> **THE TASK**:
Quote the entries below from the line with "(482, 446) = (628, 411): blue box -> none" through the line with "(178, 242) = (312, 165): white can -> none", both ends included, and only those lines.

::: DATA FOR PROCESSING

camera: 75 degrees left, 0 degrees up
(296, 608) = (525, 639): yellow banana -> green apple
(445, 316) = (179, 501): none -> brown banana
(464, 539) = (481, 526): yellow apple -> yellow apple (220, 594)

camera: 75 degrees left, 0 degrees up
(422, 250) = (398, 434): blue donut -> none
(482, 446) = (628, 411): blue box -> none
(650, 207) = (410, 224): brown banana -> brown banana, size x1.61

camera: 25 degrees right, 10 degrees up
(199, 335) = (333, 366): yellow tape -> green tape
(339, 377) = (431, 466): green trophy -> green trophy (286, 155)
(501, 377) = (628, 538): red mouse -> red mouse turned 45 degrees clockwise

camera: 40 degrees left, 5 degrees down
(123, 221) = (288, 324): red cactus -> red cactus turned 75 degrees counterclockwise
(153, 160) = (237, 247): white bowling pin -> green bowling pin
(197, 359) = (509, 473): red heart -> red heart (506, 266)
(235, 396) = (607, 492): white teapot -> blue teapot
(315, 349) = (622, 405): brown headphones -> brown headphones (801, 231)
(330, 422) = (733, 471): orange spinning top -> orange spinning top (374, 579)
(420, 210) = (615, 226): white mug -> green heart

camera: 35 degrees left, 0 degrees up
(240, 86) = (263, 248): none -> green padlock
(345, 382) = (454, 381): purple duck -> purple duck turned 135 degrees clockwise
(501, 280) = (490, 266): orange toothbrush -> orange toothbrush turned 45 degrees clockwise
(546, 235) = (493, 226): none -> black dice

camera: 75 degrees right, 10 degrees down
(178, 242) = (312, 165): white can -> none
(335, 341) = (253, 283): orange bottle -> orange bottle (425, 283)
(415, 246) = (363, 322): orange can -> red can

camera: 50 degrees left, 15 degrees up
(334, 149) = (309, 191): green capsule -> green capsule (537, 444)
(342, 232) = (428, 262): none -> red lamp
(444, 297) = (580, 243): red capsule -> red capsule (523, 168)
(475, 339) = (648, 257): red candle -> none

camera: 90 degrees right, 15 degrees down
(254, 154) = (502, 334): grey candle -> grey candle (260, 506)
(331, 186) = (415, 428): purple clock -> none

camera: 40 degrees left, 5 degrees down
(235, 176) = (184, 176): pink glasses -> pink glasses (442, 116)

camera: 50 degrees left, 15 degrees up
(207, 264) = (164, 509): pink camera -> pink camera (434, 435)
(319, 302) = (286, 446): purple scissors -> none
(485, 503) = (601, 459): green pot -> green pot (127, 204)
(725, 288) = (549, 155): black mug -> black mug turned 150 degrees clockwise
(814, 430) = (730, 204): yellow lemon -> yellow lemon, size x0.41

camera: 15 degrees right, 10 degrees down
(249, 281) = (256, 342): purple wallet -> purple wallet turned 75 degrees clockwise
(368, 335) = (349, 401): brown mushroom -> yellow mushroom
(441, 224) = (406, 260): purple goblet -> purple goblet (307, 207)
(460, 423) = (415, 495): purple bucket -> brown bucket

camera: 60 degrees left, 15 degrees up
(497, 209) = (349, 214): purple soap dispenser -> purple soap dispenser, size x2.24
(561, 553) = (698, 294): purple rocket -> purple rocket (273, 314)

::::::

> **SOLUTION TO THE EXERCISE**:
(482, 446) = (628, 411): blue box -> none
(650, 207) = (410, 224): brown banana -> brown banana, size x1.61

camera: 25 degrees right, 10 degrees up
(199, 335) = (333, 366): yellow tape -> green tape
(339, 377) = (431, 466): green trophy -> green trophy (286, 155)
(501, 377) = (628, 538): red mouse -> red mouse turned 45 degrees clockwise

camera: 40 degrees left, 5 degrees down
(123, 221) = (288, 324): red cactus -> red cactus turned 75 degrees counterclockwise
(153, 160) = (237, 247): white bowling pin -> green bowling pin
(197, 359) = (509, 473): red heart -> red heart (506, 266)
(235, 396) = (607, 492): white teapot -> blue teapot
(315, 349) = (622, 405): brown headphones -> brown headphones (801, 231)
(330, 422) = (733, 471): orange spinning top -> orange spinning top (374, 579)
(420, 210) = (615, 226): white mug -> green heart

camera: 35 degrees left, 0 degrees up
(240, 86) = (263, 248): none -> green padlock
(345, 382) = (454, 381): purple duck -> purple duck turned 135 degrees clockwise
(501, 280) = (490, 266): orange toothbrush -> orange toothbrush turned 45 degrees clockwise
(546, 235) = (493, 226): none -> black dice

camera: 75 degrees right, 10 degrees down
(178, 242) = (312, 165): white can -> none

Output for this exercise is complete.